(Collected data entries)
.....

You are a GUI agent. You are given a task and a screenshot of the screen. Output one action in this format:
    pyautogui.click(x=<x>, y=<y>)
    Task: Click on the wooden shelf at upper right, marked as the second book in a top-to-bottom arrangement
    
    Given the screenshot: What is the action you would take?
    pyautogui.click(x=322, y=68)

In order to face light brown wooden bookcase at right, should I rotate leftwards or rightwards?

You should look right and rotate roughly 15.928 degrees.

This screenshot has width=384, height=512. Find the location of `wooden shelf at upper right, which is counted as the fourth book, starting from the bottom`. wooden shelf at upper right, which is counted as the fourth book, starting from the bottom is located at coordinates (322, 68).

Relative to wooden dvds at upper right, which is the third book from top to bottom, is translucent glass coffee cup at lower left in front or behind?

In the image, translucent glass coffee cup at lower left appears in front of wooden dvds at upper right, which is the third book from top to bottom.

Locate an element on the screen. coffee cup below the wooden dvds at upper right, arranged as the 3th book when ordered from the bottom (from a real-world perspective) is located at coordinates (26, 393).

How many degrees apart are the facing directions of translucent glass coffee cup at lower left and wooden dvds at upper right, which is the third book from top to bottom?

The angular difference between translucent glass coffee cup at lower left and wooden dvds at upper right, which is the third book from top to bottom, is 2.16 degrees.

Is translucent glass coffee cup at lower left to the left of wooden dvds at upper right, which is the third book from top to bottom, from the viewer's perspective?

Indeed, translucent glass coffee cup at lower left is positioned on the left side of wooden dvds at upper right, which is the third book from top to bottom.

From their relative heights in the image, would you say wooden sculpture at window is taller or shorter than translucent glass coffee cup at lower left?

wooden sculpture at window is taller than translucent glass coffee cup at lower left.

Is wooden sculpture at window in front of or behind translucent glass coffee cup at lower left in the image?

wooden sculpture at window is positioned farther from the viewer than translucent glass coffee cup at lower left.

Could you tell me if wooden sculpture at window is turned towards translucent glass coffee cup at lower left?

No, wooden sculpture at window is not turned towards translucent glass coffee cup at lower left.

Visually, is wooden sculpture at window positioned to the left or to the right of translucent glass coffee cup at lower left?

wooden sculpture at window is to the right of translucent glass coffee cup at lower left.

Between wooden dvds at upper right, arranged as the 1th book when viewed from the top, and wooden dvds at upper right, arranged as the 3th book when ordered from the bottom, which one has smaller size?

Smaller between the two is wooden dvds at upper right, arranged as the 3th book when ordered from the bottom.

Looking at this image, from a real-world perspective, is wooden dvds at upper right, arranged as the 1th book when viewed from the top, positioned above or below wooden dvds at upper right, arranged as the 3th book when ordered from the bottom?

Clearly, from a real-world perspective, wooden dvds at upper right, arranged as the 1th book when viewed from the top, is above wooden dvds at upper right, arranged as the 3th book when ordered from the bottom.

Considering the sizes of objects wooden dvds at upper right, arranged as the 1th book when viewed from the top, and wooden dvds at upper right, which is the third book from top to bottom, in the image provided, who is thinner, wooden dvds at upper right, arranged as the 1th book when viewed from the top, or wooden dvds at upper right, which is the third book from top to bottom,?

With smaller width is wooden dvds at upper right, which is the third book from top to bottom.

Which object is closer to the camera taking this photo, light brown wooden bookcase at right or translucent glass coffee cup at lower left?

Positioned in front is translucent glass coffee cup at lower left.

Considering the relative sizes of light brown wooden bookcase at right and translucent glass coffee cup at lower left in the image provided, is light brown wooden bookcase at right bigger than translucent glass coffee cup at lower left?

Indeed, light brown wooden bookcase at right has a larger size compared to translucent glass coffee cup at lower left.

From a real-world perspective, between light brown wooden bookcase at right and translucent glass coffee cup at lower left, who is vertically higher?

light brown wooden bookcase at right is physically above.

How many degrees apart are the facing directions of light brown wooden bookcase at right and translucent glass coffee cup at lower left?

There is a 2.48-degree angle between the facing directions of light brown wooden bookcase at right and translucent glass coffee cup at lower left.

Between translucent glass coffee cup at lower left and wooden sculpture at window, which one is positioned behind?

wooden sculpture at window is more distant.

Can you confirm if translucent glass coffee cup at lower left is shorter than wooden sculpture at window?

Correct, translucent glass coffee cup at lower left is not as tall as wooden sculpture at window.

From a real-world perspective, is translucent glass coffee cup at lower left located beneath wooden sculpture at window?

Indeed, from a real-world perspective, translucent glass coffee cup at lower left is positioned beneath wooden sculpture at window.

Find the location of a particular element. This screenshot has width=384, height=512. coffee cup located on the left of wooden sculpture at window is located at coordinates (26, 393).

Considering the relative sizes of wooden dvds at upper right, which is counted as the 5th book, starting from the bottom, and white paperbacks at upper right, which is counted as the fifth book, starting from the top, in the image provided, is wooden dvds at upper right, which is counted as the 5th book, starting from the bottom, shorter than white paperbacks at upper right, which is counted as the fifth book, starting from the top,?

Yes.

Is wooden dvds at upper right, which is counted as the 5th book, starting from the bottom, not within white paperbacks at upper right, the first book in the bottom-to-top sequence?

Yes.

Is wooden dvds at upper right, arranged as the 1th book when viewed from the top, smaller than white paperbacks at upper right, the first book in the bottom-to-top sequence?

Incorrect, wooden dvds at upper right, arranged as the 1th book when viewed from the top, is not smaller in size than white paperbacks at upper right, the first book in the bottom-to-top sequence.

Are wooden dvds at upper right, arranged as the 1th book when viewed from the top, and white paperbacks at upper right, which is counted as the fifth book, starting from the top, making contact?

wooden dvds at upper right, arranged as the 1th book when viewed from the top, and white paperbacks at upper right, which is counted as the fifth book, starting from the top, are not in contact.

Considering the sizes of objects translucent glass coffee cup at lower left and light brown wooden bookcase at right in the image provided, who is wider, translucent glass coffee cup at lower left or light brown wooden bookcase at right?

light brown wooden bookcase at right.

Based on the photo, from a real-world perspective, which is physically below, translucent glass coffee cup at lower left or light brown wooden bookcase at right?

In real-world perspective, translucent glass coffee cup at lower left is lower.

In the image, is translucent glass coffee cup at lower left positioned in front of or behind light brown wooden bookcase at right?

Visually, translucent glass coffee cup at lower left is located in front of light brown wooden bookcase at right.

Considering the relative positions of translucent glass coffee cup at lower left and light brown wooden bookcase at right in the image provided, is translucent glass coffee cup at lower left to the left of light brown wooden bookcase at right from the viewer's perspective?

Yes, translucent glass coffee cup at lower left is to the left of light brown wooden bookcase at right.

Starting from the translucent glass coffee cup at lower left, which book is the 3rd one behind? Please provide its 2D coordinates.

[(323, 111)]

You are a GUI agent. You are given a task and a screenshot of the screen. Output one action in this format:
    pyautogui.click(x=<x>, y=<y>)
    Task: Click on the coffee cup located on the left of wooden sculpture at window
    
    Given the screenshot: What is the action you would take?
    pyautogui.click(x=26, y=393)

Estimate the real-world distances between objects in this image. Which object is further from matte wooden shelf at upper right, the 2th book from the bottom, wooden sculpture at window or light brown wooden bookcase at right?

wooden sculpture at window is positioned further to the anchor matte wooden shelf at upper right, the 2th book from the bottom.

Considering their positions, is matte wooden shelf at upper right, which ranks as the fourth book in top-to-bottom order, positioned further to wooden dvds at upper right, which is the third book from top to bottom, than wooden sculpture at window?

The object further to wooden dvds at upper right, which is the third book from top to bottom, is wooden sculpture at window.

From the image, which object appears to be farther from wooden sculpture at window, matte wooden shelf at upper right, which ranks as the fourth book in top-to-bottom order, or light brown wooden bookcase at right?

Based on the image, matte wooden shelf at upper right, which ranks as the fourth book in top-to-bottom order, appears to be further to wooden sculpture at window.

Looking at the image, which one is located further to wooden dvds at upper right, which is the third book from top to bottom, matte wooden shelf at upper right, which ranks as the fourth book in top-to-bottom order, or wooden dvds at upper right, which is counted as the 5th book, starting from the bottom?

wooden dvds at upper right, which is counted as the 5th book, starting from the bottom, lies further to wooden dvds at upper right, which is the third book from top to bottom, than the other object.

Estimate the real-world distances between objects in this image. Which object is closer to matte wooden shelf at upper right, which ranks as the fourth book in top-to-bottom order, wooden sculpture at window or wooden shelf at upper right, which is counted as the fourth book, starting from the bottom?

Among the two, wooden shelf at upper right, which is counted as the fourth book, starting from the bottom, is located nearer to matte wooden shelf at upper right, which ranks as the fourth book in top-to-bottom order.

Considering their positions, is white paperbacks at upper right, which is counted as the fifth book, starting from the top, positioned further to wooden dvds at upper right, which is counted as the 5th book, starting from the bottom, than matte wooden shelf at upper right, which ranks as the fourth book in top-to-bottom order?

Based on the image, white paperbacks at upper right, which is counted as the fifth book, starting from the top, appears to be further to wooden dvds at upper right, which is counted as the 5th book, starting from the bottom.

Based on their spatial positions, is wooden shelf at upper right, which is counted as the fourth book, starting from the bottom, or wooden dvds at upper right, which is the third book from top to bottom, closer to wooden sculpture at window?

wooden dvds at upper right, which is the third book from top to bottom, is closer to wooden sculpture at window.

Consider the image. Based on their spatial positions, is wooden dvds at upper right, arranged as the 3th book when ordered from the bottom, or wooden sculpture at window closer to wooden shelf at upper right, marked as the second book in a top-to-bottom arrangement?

.....

▸ Your instructions
Copy the items starting with the line with "Which object is closer to the" and going on through the line with "Positioned in front is", changing "coffee cup" to "mug" and leaving everything else the same.

▸ Correct result
Which object is closer to the camera taking this photo, light brown wooden bookcase at right or translucent glass mug at lower left?

Positioned in front is translucent glass mug at lower left.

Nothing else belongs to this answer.